What you should do: Would you please return every line from the listing that contains the word "Events"?

The data:
Start of Block

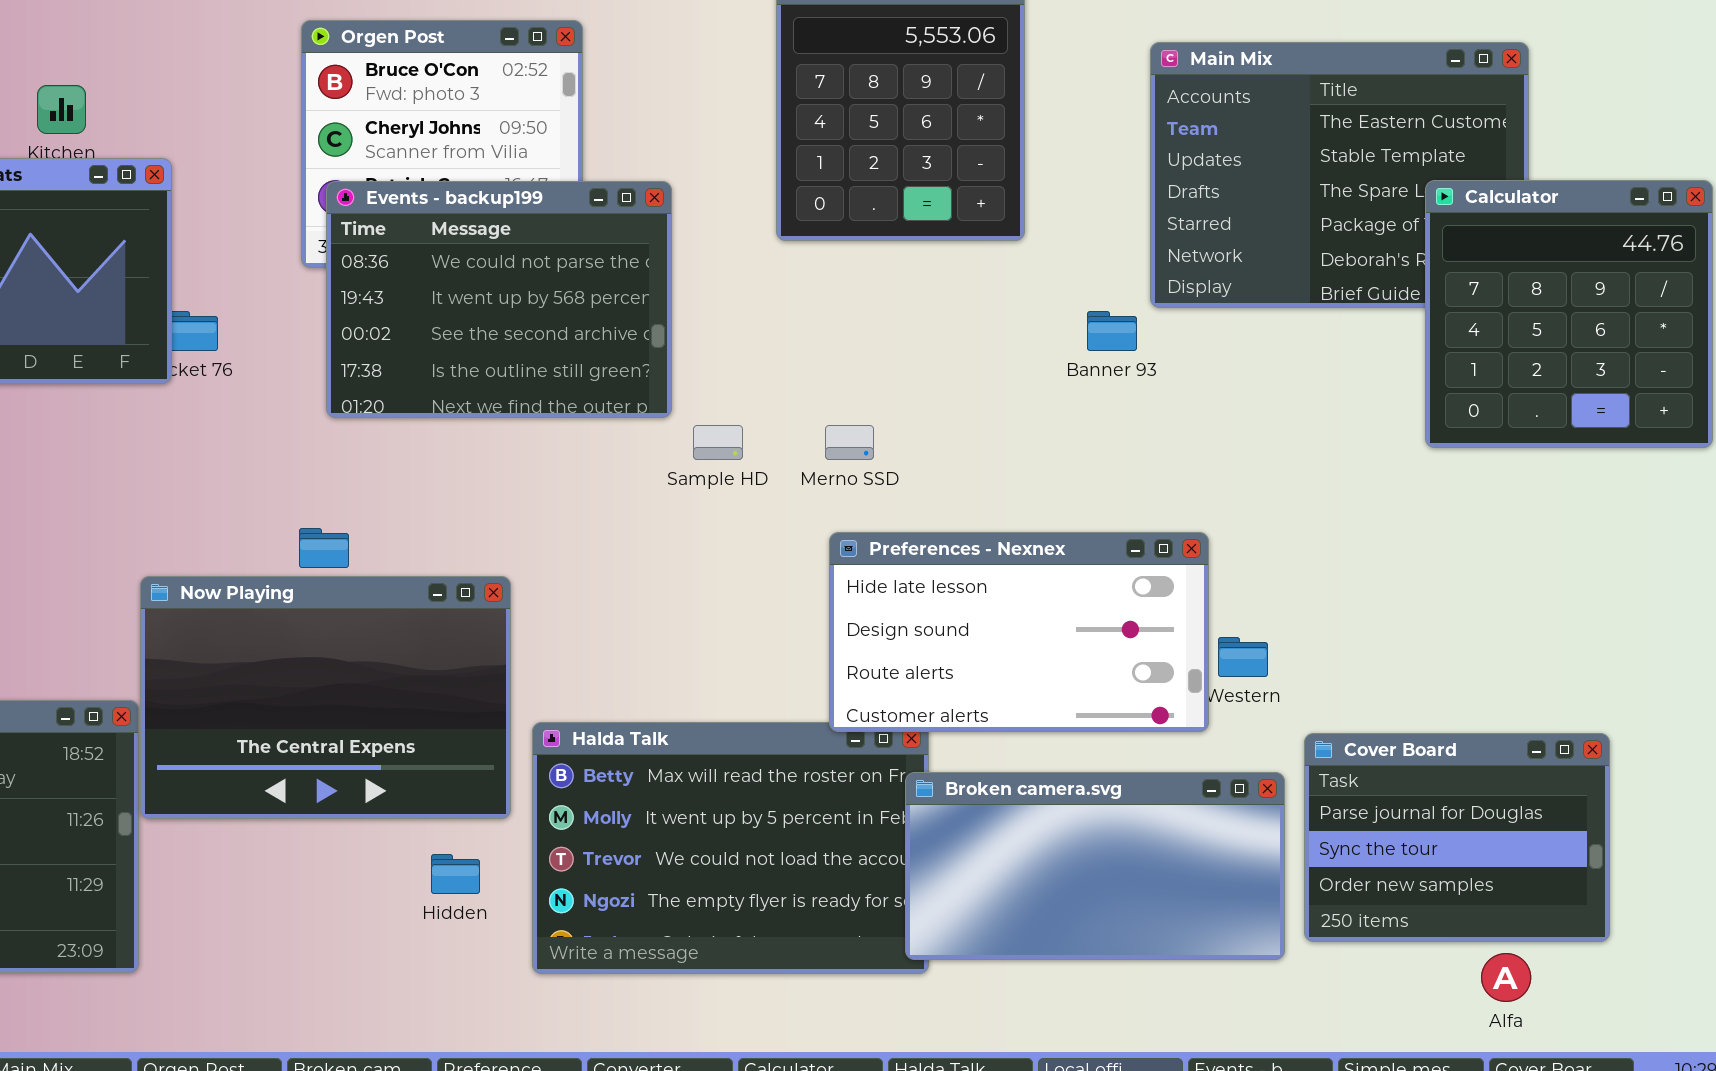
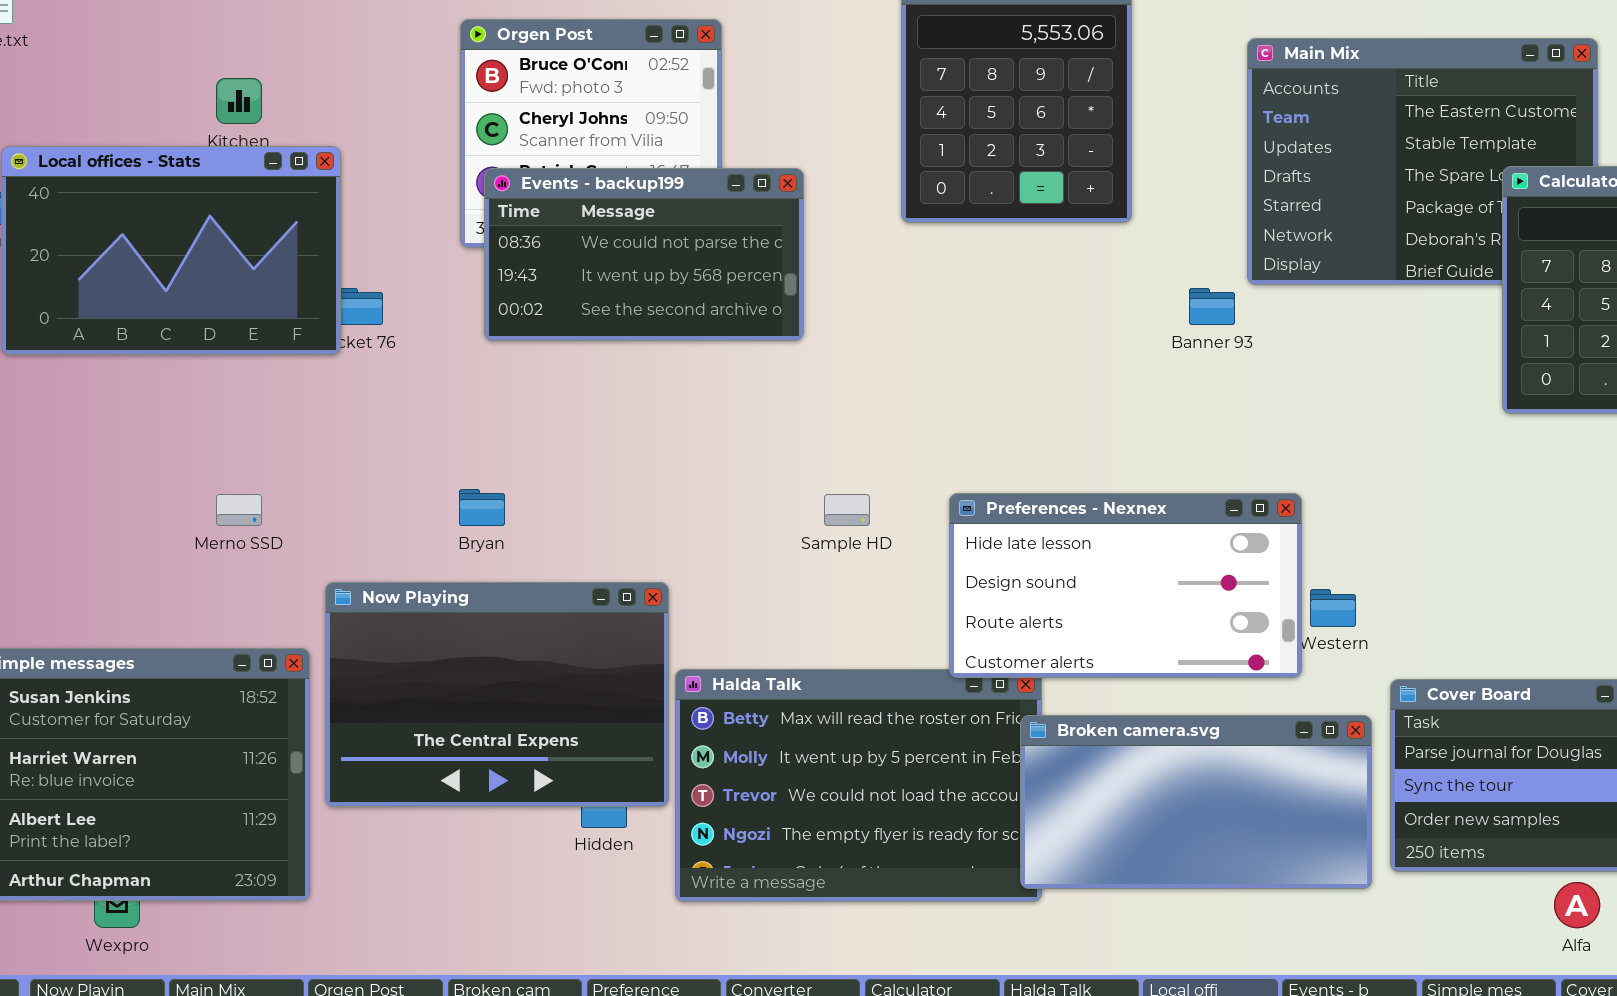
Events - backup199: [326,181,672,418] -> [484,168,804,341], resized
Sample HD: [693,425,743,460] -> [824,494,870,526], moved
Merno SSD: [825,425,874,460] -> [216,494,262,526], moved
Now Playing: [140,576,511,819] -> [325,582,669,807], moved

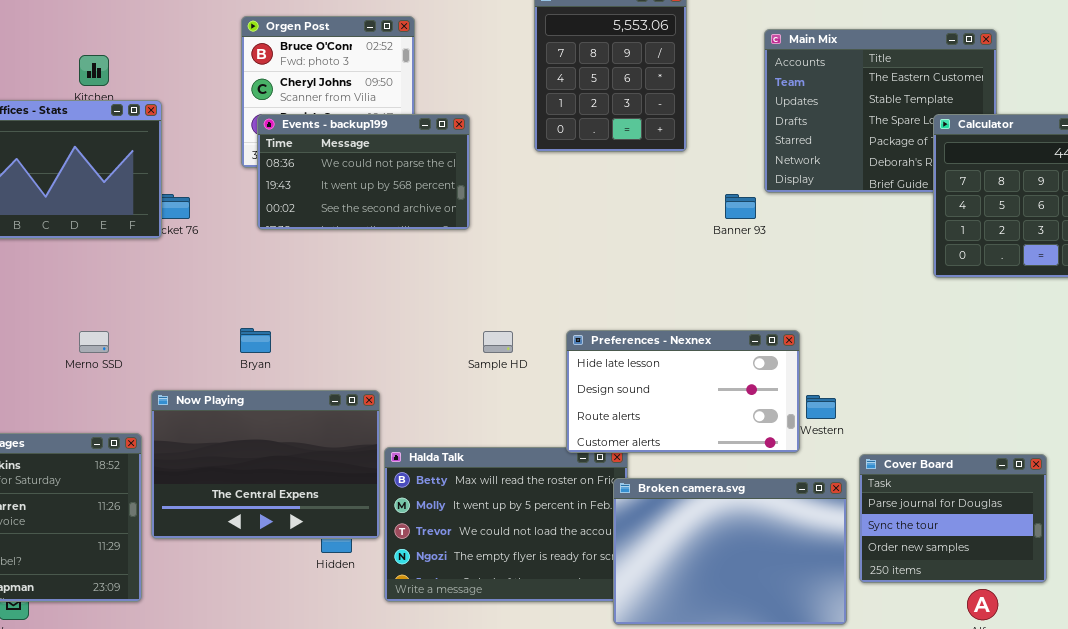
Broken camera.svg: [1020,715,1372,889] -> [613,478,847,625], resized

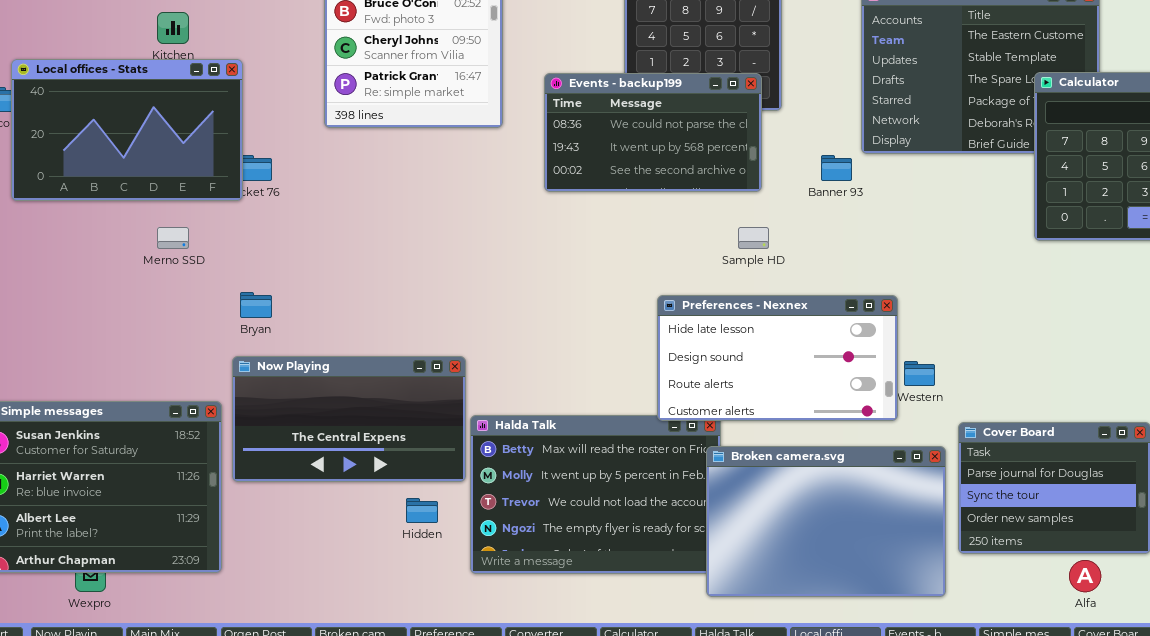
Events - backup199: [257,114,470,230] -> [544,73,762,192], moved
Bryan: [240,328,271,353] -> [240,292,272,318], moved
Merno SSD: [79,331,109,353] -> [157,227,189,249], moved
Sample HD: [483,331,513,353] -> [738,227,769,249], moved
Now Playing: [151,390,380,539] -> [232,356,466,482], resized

End of Block
Start of Block

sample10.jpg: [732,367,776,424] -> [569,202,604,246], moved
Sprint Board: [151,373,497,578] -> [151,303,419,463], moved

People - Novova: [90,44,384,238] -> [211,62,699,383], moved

End of Block

Answer to this task:
Events - backup199: [326,181,672,418] -> [484,168,804,341], resized
Events - backup199: [257,114,470,230] -> [544,73,762,192], moved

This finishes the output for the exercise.